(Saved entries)
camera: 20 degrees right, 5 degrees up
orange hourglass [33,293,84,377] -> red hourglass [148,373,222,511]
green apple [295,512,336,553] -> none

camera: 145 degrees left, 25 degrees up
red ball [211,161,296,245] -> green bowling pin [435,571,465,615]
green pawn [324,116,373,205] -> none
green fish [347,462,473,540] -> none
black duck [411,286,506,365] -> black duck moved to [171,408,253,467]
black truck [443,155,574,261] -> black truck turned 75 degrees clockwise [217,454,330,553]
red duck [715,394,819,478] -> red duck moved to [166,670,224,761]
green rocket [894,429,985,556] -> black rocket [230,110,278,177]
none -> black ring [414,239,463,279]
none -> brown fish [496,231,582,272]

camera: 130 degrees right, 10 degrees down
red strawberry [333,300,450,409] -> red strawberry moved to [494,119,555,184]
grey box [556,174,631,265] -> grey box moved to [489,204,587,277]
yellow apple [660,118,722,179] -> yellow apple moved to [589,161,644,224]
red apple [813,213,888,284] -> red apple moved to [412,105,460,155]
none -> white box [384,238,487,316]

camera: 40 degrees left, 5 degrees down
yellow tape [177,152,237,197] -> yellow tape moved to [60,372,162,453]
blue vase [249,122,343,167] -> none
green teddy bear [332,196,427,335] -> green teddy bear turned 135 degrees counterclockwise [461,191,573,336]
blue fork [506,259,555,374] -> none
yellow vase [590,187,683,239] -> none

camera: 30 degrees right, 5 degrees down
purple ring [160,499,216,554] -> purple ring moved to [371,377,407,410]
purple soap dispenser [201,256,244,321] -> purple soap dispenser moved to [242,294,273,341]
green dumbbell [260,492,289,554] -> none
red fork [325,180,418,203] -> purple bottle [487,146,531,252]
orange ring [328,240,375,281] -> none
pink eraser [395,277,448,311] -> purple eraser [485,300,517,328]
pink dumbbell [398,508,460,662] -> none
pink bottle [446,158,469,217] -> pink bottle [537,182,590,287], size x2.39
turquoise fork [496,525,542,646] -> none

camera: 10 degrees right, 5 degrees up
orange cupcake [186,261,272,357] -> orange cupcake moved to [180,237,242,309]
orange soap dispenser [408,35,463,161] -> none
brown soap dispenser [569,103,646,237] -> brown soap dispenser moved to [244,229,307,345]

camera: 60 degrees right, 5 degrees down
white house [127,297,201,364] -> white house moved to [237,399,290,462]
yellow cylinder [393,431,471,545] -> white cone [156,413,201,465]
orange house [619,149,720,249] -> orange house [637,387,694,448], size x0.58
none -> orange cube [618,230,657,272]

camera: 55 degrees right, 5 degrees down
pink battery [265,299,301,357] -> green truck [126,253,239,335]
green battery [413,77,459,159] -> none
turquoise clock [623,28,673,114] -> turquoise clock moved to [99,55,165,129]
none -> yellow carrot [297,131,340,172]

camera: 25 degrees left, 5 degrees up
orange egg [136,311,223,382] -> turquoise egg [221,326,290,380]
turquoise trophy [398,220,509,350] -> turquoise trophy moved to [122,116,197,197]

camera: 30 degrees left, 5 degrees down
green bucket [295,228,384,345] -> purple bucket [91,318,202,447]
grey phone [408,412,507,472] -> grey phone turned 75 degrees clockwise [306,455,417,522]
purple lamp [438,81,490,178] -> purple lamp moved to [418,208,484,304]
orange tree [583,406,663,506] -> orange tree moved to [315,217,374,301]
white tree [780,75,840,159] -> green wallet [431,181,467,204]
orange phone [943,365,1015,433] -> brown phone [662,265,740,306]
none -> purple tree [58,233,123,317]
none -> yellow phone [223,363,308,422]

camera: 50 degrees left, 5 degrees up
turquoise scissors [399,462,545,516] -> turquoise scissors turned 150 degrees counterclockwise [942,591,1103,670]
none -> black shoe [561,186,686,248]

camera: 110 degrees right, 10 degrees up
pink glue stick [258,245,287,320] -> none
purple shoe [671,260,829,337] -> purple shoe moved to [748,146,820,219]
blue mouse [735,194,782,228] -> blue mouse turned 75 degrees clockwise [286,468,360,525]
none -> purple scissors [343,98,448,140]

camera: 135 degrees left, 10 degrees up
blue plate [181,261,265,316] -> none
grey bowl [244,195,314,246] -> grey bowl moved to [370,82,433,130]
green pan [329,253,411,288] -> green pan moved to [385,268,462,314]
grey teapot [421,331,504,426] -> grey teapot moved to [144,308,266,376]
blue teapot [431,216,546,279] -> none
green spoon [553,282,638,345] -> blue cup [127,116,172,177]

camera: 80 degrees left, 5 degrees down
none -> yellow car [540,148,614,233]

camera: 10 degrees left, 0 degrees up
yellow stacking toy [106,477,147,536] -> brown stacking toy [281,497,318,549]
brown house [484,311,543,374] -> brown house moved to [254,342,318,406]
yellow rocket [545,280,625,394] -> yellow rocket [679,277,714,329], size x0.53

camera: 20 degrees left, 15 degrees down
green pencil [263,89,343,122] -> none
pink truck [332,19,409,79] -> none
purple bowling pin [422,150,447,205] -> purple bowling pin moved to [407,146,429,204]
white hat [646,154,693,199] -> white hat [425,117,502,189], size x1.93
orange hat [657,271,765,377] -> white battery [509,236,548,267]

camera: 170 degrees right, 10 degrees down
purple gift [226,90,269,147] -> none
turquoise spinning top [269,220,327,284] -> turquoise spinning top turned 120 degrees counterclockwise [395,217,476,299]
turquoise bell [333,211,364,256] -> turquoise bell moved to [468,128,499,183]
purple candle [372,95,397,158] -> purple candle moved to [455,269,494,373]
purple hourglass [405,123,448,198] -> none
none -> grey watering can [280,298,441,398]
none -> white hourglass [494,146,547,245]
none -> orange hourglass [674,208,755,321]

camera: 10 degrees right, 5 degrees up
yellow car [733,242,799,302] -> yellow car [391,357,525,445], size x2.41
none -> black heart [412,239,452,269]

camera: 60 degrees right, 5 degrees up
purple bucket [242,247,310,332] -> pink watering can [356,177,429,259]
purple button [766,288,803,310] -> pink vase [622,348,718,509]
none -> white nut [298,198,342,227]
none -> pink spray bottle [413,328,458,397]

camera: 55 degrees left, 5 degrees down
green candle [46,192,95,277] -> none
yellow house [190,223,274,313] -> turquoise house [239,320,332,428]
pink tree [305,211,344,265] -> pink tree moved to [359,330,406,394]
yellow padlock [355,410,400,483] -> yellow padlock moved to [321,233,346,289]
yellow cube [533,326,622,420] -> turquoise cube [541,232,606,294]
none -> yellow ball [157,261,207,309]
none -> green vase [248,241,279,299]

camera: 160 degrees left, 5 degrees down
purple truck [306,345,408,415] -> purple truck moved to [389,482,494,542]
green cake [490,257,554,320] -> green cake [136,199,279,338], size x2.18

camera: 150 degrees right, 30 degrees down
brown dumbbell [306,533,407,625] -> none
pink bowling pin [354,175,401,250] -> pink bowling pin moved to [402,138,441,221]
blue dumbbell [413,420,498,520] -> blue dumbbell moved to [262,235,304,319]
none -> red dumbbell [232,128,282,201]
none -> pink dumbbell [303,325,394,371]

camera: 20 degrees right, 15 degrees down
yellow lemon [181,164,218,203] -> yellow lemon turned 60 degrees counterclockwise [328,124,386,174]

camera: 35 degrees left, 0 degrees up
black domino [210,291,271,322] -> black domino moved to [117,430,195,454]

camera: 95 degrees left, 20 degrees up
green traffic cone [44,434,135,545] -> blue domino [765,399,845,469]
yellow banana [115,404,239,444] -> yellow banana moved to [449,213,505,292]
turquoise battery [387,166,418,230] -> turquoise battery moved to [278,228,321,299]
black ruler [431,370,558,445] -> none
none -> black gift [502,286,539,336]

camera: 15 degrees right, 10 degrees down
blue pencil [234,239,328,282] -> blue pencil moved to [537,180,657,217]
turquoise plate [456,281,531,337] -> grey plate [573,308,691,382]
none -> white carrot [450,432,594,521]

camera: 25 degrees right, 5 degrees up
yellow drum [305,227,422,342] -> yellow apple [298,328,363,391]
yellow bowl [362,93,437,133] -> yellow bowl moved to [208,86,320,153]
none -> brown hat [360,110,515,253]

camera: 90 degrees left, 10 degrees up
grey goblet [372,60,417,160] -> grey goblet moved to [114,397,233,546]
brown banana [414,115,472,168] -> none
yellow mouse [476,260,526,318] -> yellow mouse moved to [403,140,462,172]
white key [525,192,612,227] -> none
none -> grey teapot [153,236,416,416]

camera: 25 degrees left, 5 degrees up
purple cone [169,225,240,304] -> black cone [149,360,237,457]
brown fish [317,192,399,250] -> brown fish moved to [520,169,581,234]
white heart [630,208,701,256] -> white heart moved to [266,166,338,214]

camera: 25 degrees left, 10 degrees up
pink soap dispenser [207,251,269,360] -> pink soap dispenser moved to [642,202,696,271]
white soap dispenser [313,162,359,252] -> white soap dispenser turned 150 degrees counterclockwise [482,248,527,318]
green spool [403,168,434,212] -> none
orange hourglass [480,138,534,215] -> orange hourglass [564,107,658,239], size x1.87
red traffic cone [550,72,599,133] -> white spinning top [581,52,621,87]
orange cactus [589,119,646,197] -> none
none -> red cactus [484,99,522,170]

### [WORK TASK]
Your answer must be the lines above, unchanged, from the first one through the line that holds "red strawberry [333,300,450,409]", inclusive, and no others.

### [RESPONSE TO THIS TASK]
camera: 20 degrees right, 5 degrees up
orange hourglass [33,293,84,377] -> red hourglass [148,373,222,511]
green apple [295,512,336,553] -> none

camera: 145 degrees left, 25 degrees up
red ball [211,161,296,245] -> green bowling pin [435,571,465,615]
green pawn [324,116,373,205] -> none
green fish [347,462,473,540] -> none
black duck [411,286,506,365] -> black duck moved to [171,408,253,467]
black truck [443,155,574,261] -> black truck turned 75 degrees clockwise [217,454,330,553]
red duck [715,394,819,478] -> red duck moved to [166,670,224,761]
green rocket [894,429,985,556] -> black rocket [230,110,278,177]
none -> black ring [414,239,463,279]
none -> brown fish [496,231,582,272]

camera: 130 degrees right, 10 degrees down
red strawberry [333,300,450,409] -> red strawberry moved to [494,119,555,184]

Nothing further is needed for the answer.